*TASK DIRECTIONS*
Begin at the line that has "2020–present [445, 833]" and stop after the line that has "Dress to Impress [188, 654]". Reproduce those lines of the material with "continued from" changed to "carried over from" everywhere it occurs and every other character kept the same.

*EXCERPTED RECORDS*
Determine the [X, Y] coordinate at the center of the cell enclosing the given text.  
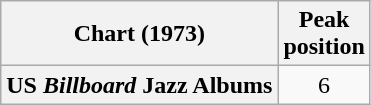
Chart (1973) [140, 34]
Peakposition [324, 34]
US Billboard Jazz Albums [140, 85]
6 [324, 85]
Provide the [X, Y] coordinate of the cell's center where the given text is located.  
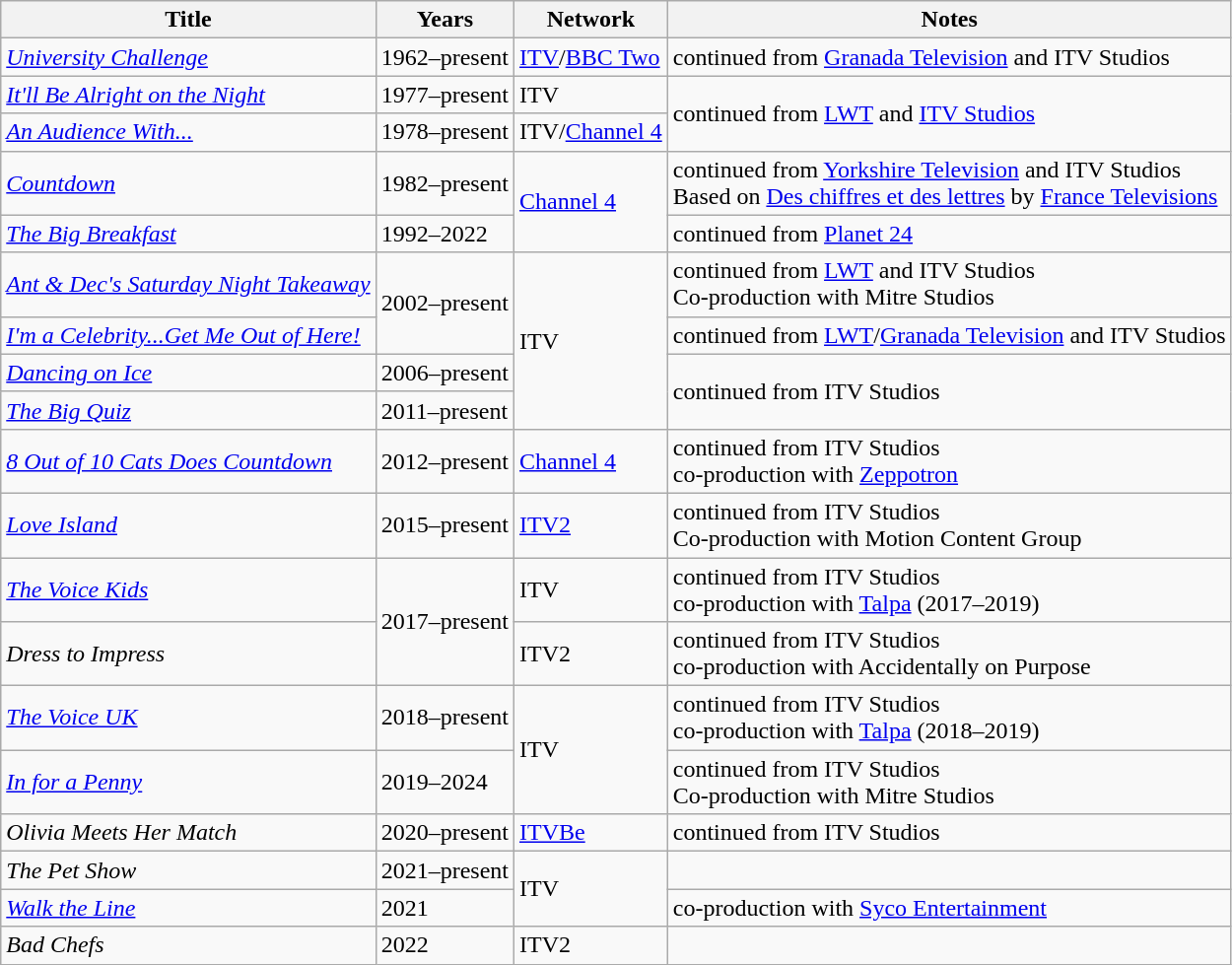
2020–present [445, 833]
Bad Chefs [188, 945]
2006–present [445, 373]
Ant & Dec's Saturday Night Takeaway [188, 284]
continued from ITV Studiosco-production with Accidentally on Purpose [949, 654]
The Voice UK [188, 718]
University Challenge [188, 57]
continued from ITV StudiosCo-production with Mitre Studios [949, 783]
1962–present [445, 57]
8 Out of 10 Cats Does Countdown [188, 461]
2021 [445, 908]
continued from ITV Studiosco-production with Talpa (2018–2019) [949, 718]
The Big Breakfast [188, 234]
1977–present [445, 95]
2017–present [445, 622]
Olivia Meets Her Match [188, 833]
ITVBe [591, 833]
continued from ITV StudiosCo-production with Motion Content Group [949, 524]
1978–present [445, 132]
continued from LWT/Granada Television and ITV Studios [949, 335]
ITV/Channel 4 [591, 132]
co-production with Syco Entertainment [949, 908]
Notes [949, 20]
2012–present [445, 461]
In for a Penny [188, 783]
continued from ITV Studiosco-production with Zeppotron [949, 461]
I'm a Celebrity...Get Me Out of Here! [188, 335]
Walk the Line [188, 908]
It'll Be Alright on the Night [188, 95]
2018–present [445, 718]
An Audience With... [188, 132]
Years [445, 20]
2011–present [445, 410]
The Voice Kids [188, 589]
Love Island [188, 524]
1992–2022 [445, 234]
The Pet Show [188, 870]
continued from ITV Studiosco-production with Talpa (2017–2019) [949, 589]
2022 [445, 945]
2019–2024 [445, 783]
continued from Yorkshire Television and ITV StudiosBased on Des chiffres et des lettres by France Televisions [949, 183]
continued from Planet 24 [949, 234]
The Big Quiz [188, 410]
continued from LWT and ITV Studios [949, 113]
2015–present [445, 524]
Network [591, 20]
1982–present [445, 183]
ITV/BBC Two [591, 57]
Dancing on Ice [188, 373]
continued from Granada Television and ITV Studios [949, 57]
Title [188, 20]
2002–present [445, 304]
Countdown [188, 183]
2021–present [445, 870]
continued from LWT and ITV StudiosCo-production with Mitre Studios [949, 284]
Dress to Impress [188, 654]
Detect which cell encompasses the target text, then output its [X, Y] center coordinate. 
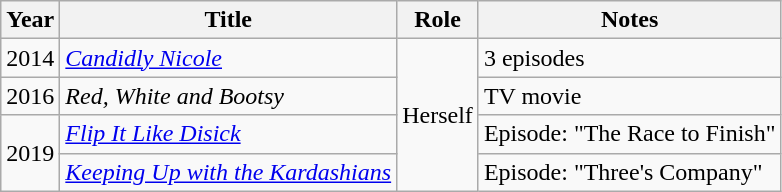
Notes [630, 20]
Episode: "The Race to Finish" [630, 134]
Episode: "Three's Company" [630, 172]
Flip It Like Disick [228, 134]
Year [30, 20]
Red, White and Bootsy [228, 96]
2019 [30, 153]
Role [438, 20]
Herself [438, 115]
Title [228, 20]
3 episodes [630, 58]
Candidly Nicole [228, 58]
2016 [30, 96]
2014 [30, 58]
TV movie [630, 96]
Keeping Up with the Kardashians [228, 172]
From the cell containing the given text, extract its center point as (X, Y) coordinate. 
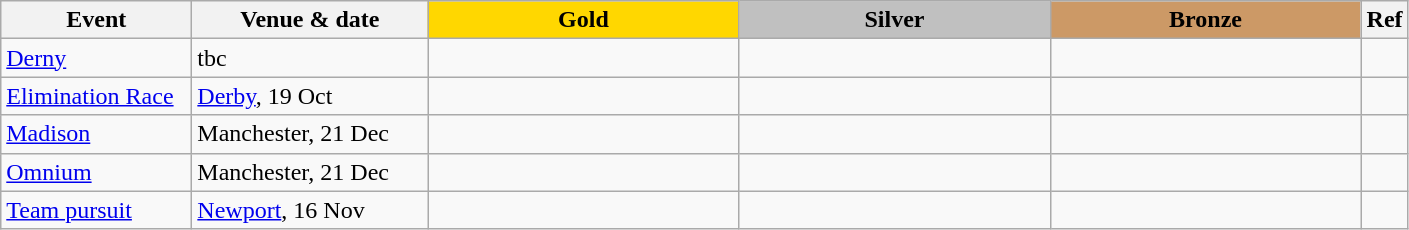
tbc (310, 58)
Gold (584, 20)
Derby, 19 Oct (310, 96)
Omnium (96, 172)
Derny (96, 58)
Event (96, 20)
Team pursuit (96, 210)
Silver (894, 20)
Ref (1384, 20)
Elimination Race (96, 96)
Newport, 16 Nov (310, 210)
Madison (96, 134)
Bronze (1206, 20)
Venue & date (310, 20)
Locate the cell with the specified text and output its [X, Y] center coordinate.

*COMPLETE RESPONSE*
2020–present [445, 833]
Bad Chefs [188, 945]
2006–present [445, 373]
Ant & Dec's Saturday Night Takeaway [188, 284]
carried over from ITV Studiosco-production with Accidentally on Purpose [949, 654]
The Voice UK [188, 718]
University Challenge [188, 57]
carried over from ITV StudiosCo-production with Mitre Studios [949, 783]
1962–present [445, 57]
8 Out of 10 Cats Does Countdown [188, 461]
2021 [445, 908]
carried over from ITV Studiosco-production with Talpa (2018–2019) [949, 718]
The Big Breakfast [188, 234]
1977–present [445, 95]
2017–present [445, 622]
Olivia Meets Her Match [188, 833]
ITVBe [591, 833]
carried over from ITV StudiosCo-production with Motion Content Group [949, 524]
1978–present [445, 132]
carried over from LWT/Granada Television and ITV Studios [949, 335]
ITV/Channel 4 [591, 132]
co-production with Syco Entertainment [949, 908]
Notes [949, 20]
2012–present [445, 461]
In for a Penny [188, 783]
carried over from ITV Studiosco-production with Zeppotron [949, 461]
I'm a Celebrity...Get Me Out of Here! [188, 335]
Walk the Line [188, 908]
It'll Be Alright on the Night [188, 95]
2018–present [445, 718]
An Audience With... [188, 132]
Years [445, 20]
2011–present [445, 410]
The Voice Kids [188, 589]
Love Island [188, 524]
1992–2022 [445, 234]
The Pet Show [188, 870]
carried over from ITV Studiosco-production with Talpa (2017–2019) [949, 589]
2022 [445, 945]
2019–2024 [445, 783]
carried over from Yorkshire Television and ITV StudiosBased on Des chiffres et des lettres by France Televisions [949, 183]
carried over from Planet 24 [949, 234]
The Big Quiz [188, 410]
carried over from LWT and ITV Studios [949, 113]
2015–present [445, 524]
Network [591, 20]
1982–present [445, 183]
ITV/BBC Two [591, 57]
Dancing on Ice [188, 373]
carried over from Granada Television and ITV Studios [949, 57]
Title [188, 20]
2002–present [445, 304]
Countdown [188, 183]
2021–present [445, 870]
carried over from LWT and ITV StudiosCo-production with Mitre Studios [949, 284]
Dress to Impress [188, 654]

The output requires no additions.